======== PROVIDED MATERIAL

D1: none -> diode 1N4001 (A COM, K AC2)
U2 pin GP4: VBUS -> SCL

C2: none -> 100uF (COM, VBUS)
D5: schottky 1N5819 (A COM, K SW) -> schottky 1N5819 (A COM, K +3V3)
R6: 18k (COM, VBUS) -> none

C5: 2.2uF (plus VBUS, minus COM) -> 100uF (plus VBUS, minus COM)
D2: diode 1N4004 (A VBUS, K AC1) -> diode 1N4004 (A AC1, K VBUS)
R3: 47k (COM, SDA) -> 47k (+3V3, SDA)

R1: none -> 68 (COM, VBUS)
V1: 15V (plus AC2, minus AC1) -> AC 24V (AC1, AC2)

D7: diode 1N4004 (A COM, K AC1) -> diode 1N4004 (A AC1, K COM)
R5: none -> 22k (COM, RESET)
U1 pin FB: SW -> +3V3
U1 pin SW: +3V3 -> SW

================

- **WHAT THE TASK ASKS**: The lines in the entries above that carry the word "none" must be copied.

- **ANSWER TO THIS PROBLEM**:
D1: none -> diode 1N4001 (A COM, K AC2)
C2: none -> 100uF (COM, VBUS)
R6: 18k (COM, VBUS) -> none
R1: none -> 68 (COM, VBUS)
R5: none -> 22k (COM, RESET)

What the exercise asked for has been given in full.